» MATERIAL PROVIDED:
╔══

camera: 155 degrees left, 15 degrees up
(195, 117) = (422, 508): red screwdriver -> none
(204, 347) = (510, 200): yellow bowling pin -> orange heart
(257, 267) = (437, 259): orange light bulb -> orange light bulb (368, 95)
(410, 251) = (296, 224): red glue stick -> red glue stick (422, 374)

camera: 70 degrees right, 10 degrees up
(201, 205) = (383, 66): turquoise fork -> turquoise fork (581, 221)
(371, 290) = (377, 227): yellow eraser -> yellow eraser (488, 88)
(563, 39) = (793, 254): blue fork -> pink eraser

╚══
╔══

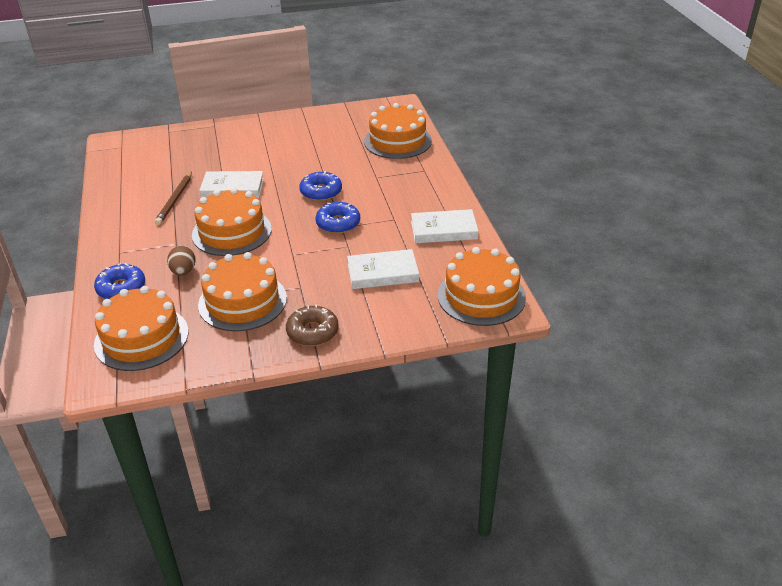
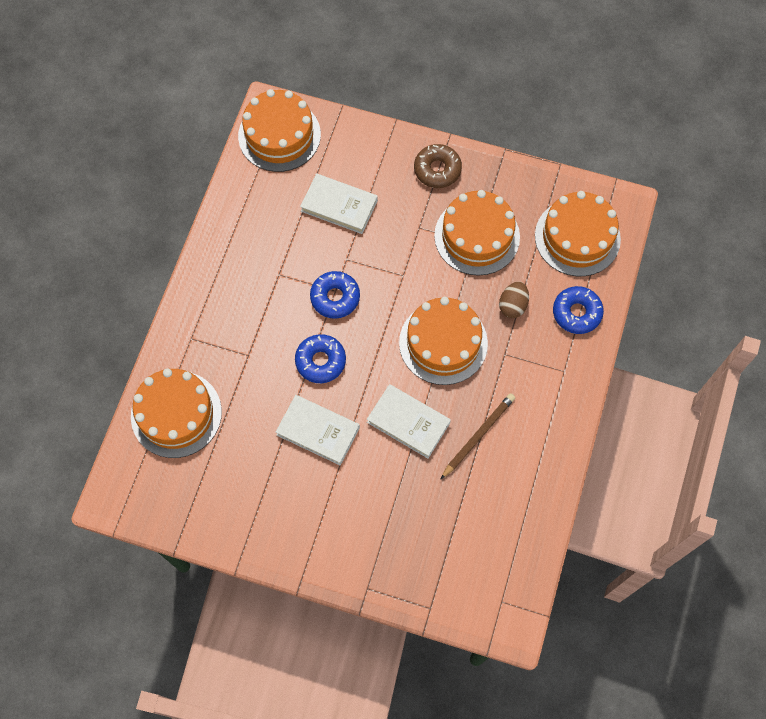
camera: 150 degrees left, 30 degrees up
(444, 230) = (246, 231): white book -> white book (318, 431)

╚══
╔══

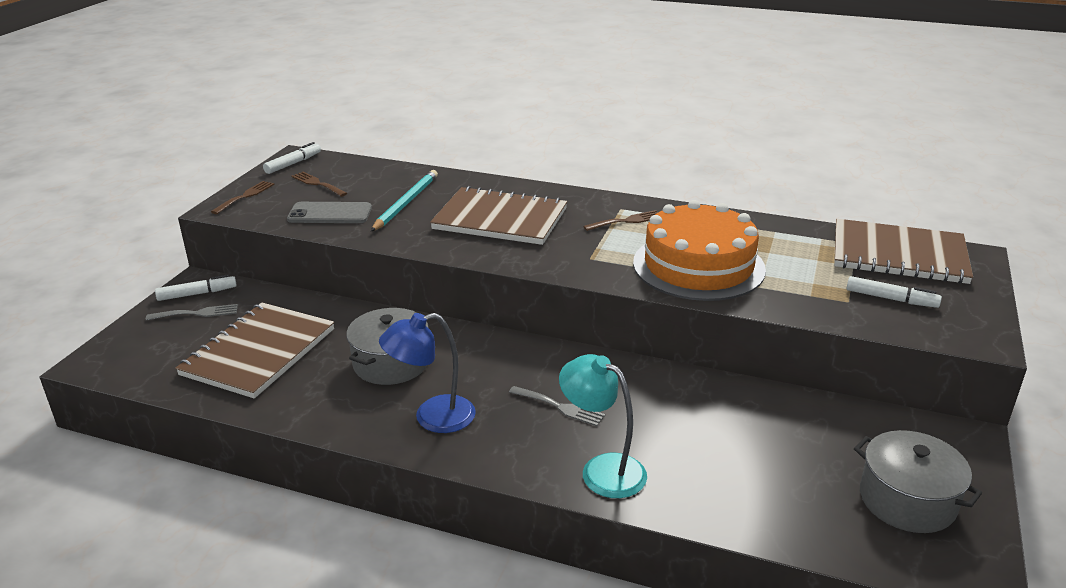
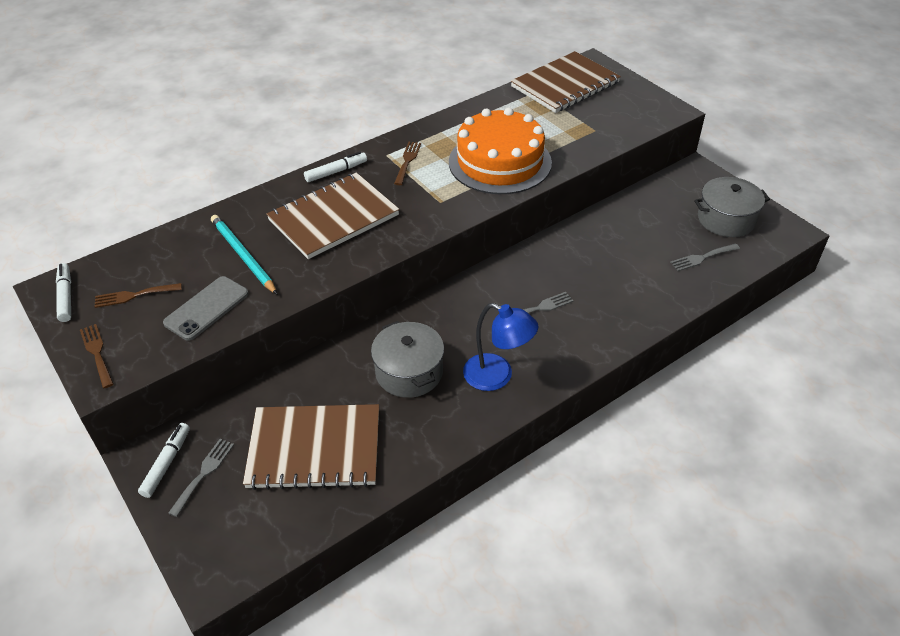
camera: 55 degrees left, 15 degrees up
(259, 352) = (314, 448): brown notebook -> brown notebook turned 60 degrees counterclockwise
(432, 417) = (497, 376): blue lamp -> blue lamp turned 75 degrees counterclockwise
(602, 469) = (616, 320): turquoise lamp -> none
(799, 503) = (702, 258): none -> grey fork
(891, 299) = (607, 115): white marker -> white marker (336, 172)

╚══

» WORK TO BE COMPLETED: Where a line of the listing holds "camera", show that line.

» WRITTEN RESPONSE:
camera: 155 degrees left, 15 degrees up
camera: 70 degrees right, 10 degrees up
camera: 150 degrees left, 30 degrees up
camera: 55 degrees left, 15 degrees up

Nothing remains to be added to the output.